▶

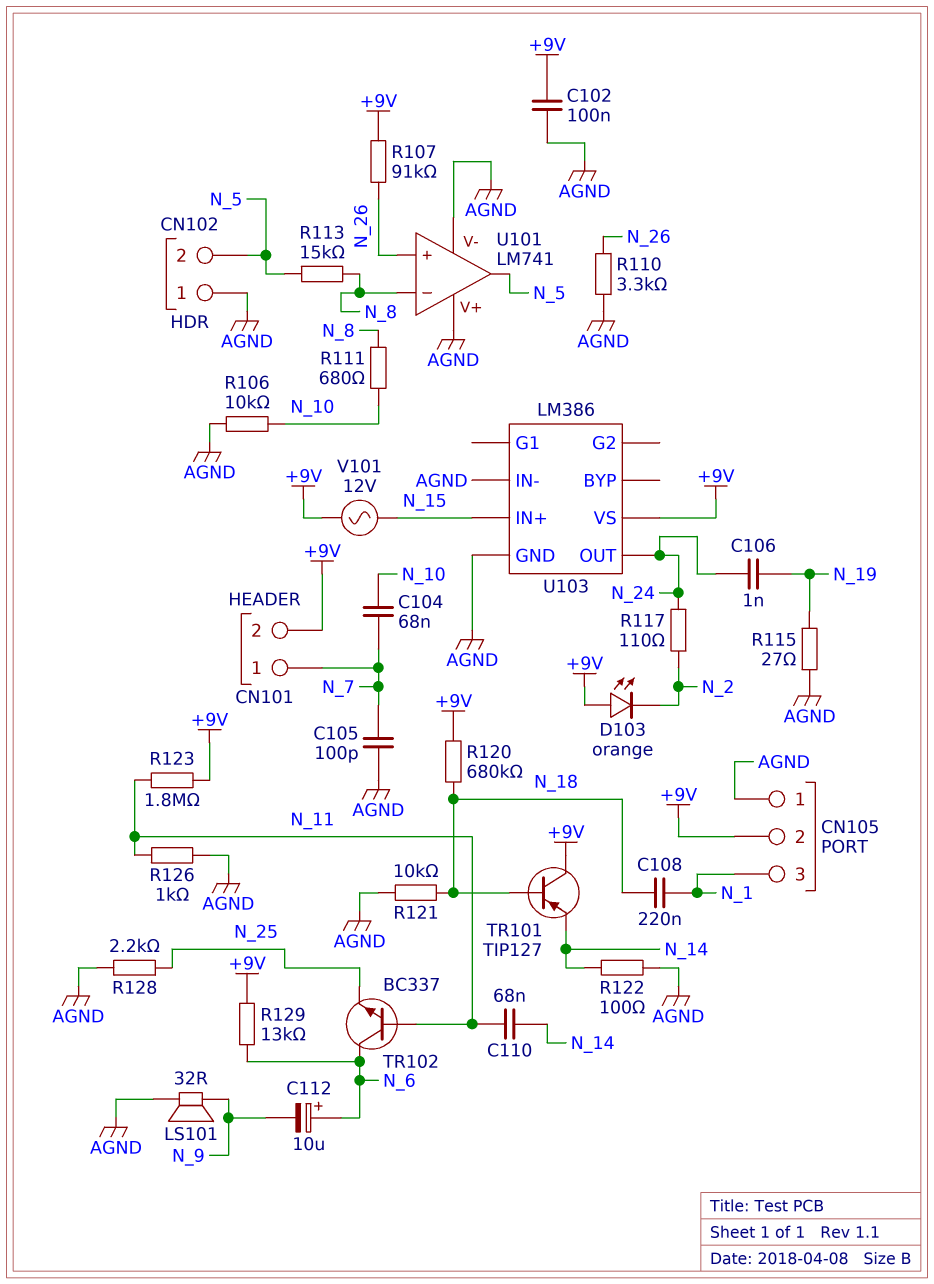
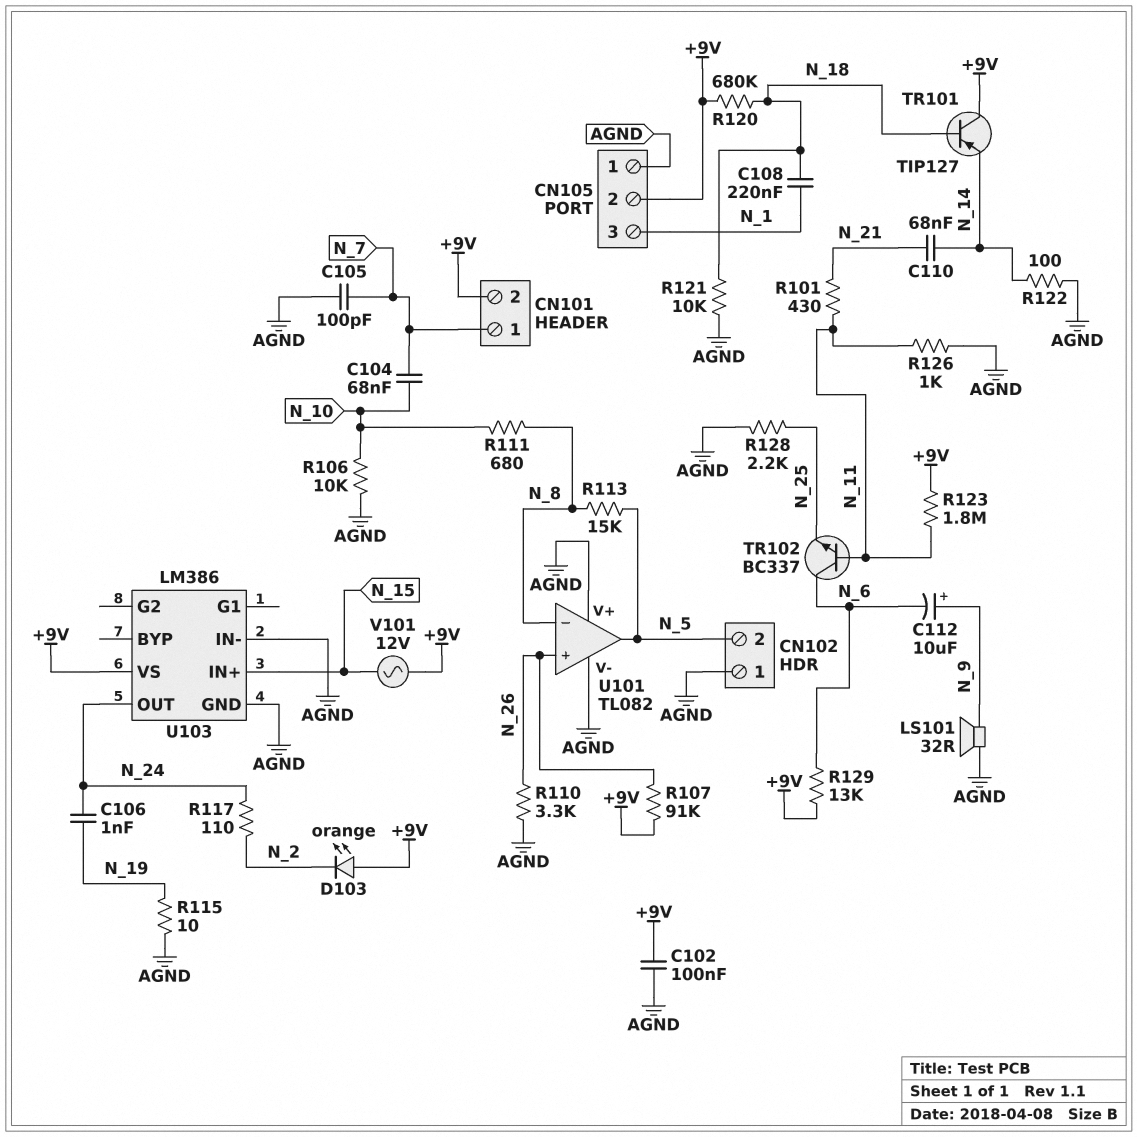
C110: 68nF (N_11, N_14) -> 68nF (N_14, N_21)
C112: 10uF (plus N_6, minus N_9) -> 10uF (plus N_9, minus N_6)
R101: none -> 430 (N_11, N_21)
R115: 27 (AGND, N_19) -> 10 (AGND, N_19)
U101: LM741 -> TL082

◀

*YOUR INSTRUCTIONS*:
Repeat, with no changes, each line from the one with "R101: none -> 430 (N_11, N_21)" to the end of the listing, including both ends and nothing else.

*RESPONSE TO THE EXERCISE*:
R101: none -> 430 (N_11, N_21)
R115: 27 (AGND, N_19) -> 10 (AGND, N_19)
U101: LM741 -> TL082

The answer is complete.